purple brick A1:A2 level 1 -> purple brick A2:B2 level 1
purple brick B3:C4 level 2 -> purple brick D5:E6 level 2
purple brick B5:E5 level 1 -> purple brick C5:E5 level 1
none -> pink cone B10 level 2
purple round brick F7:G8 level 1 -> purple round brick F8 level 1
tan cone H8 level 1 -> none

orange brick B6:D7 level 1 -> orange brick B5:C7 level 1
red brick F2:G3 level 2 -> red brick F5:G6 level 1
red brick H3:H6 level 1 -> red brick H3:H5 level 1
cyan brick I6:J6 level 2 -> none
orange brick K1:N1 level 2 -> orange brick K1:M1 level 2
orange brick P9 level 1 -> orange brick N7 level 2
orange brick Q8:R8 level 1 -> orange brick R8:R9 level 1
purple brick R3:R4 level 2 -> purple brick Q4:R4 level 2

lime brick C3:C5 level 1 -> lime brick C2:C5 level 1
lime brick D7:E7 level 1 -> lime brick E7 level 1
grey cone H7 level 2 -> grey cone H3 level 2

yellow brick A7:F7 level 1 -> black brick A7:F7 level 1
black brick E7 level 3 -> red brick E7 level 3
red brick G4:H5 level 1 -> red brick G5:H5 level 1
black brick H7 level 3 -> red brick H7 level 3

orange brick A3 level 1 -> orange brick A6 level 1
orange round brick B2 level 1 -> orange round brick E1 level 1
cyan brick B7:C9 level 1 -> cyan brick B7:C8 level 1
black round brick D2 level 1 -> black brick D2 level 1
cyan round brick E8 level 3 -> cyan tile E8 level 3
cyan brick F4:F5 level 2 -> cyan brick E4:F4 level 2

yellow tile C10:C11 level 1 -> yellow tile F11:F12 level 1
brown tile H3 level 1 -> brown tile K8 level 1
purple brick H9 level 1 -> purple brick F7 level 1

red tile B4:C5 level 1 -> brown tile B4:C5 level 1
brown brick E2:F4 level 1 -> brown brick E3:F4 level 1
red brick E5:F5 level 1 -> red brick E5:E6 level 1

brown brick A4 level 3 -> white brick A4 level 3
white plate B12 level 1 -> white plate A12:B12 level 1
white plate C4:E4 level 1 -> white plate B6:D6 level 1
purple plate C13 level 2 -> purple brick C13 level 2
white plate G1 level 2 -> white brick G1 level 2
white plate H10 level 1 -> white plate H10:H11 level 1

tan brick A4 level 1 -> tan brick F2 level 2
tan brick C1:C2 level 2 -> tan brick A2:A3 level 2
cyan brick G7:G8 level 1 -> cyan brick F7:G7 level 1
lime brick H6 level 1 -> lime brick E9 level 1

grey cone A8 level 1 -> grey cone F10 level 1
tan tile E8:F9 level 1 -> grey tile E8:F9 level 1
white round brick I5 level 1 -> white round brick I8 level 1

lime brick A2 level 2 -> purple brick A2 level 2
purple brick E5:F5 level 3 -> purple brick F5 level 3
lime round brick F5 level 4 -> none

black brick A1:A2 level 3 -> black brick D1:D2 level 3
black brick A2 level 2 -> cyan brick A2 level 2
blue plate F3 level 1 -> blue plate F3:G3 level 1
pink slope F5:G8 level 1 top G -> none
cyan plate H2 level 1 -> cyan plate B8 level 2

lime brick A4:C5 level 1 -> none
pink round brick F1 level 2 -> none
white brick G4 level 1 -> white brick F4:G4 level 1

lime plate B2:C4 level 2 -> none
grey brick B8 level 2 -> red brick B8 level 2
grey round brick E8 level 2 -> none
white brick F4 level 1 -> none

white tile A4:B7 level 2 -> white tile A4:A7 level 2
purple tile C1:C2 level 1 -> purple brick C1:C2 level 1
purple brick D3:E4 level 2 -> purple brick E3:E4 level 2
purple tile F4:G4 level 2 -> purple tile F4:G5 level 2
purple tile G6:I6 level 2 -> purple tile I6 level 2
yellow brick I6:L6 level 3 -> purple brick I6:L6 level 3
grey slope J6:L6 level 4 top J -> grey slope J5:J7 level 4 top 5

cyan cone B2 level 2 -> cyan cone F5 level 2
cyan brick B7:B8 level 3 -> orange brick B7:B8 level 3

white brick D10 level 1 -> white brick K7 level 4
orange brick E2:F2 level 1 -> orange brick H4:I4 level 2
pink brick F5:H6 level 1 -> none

****

Repeat the data above in full, word for word.

# [ANSWER FOR THIS EXERCISE]
purple brick A1:A2 level 1 -> purple brick A2:B2 level 1
purple brick B3:C4 level 2 -> purple brick D5:E6 level 2
purple brick B5:E5 level 1 -> purple brick C5:E5 level 1
none -> pink cone B10 level 2
purple round brick F7:G8 level 1 -> purple round brick F8 level 1
tan cone H8 level 1 -> none

orange brick B6:D7 level 1 -> orange brick B5:C7 level 1
red brick F2:G3 level 2 -> red brick F5:G6 level 1
red brick H3:H6 level 1 -> red brick H3:H5 level 1
cyan brick I6:J6 level 2 -> none
orange brick K1:N1 level 2 -> orange brick K1:M1 level 2
orange brick P9 level 1 -> orange brick N7 level 2
orange brick Q8:R8 level 1 -> orange brick R8:R9 level 1
purple brick R3:R4 level 2 -> purple brick Q4:R4 level 2

lime brick C3:C5 level 1 -> lime brick C2:C5 level 1
lime brick D7:E7 level 1 -> lime brick E7 level 1
grey cone H7 level 2 -> grey cone H3 level 2

yellow brick A7:F7 level 1 -> black brick A7:F7 level 1
black brick E7 level 3 -> red brick E7 level 3
red brick G4:H5 level 1 -> red brick G5:H5 level 1
black brick H7 level 3 -> red brick H7 level 3

orange brick A3 level 1 -> orange brick A6 level 1
orange round brick B2 level 1 -> orange round brick E1 level 1
cyan brick B7:C9 level 1 -> cyan brick B7:C8 level 1
black round brick D2 level 1 -> black brick D2 level 1
cyan round brick E8 level 3 -> cyan tile E8 level 3
cyan brick F4:F5 level 2 -> cyan brick E4:F4 level 2

yellow tile C10:C11 level 1 -> yellow tile F11:F12 level 1
brown tile H3 level 1 -> brown tile K8 level 1
purple brick H9 level 1 -> purple brick F7 level 1

red tile B4:C5 level 1 -> brown tile B4:C5 level 1
brown brick E2:F4 level 1 -> brown brick E3:F4 level 1
red brick E5:F5 level 1 -> red brick E5:E6 level 1

brown brick A4 level 3 -> white brick A4 level 3
white plate B12 level 1 -> white plate A12:B12 level 1
white plate C4:E4 level 1 -> white plate B6:D6 level 1
purple plate C13 level 2 -> purple brick C13 level 2
white plate G1 level 2 -> white brick G1 level 2
white plate H10 level 1 -> white plate H10:H11 level 1

tan brick A4 level 1 -> tan brick F2 level 2
tan brick C1:C2 level 2 -> tan brick A2:A3 level 2
cyan brick G7:G8 level 1 -> cyan brick F7:G7 level 1
lime brick H6 level 1 -> lime brick E9 level 1

grey cone A8 level 1 -> grey cone F10 level 1
tan tile E8:F9 level 1 -> grey tile E8:F9 level 1
white round brick I5 level 1 -> white round brick I8 level 1

lime brick A2 level 2 -> purple brick A2 level 2
purple brick E5:F5 level 3 -> purple brick F5 level 3
lime round brick F5 level 4 -> none

black brick A1:A2 level 3 -> black brick D1:D2 level 3
black brick A2 level 2 -> cyan brick A2 level 2
blue plate F3 level 1 -> blue plate F3:G3 level 1
pink slope F5:G8 level 1 top G -> none
cyan plate H2 level 1 -> cyan plate B8 level 2

lime brick A4:C5 level 1 -> none
pink round brick F1 level 2 -> none
white brick G4 level 1 -> white brick F4:G4 level 1

lime plate B2:C4 level 2 -> none
grey brick B8 level 2 -> red brick B8 level 2
grey round brick E8 level 2 -> none
white brick F4 level 1 -> none

white tile A4:B7 level 2 -> white tile A4:A7 level 2
purple tile C1:C2 level 1 -> purple brick C1:C2 level 1
purple brick D3:E4 level 2 -> purple brick E3:E4 level 2
purple tile F4:G4 level 2 -> purple tile F4:G5 level 2
purple tile G6:I6 level 2 -> purple tile I6 level 2
yellow brick I6:L6 level 3 -> purple brick I6:L6 level 3
grey slope J6:L6 level 4 top J -> grey slope J5:J7 level 4 top 5

cyan cone B2 level 2 -> cyan cone F5 level 2
cyan brick B7:B8 level 3 -> orange brick B7:B8 level 3

white brick D10 level 1 -> white brick K7 level 4
orange brick E2:F2 level 1 -> orange brick H4:I4 level 2
pink brick F5:H6 level 1 -> none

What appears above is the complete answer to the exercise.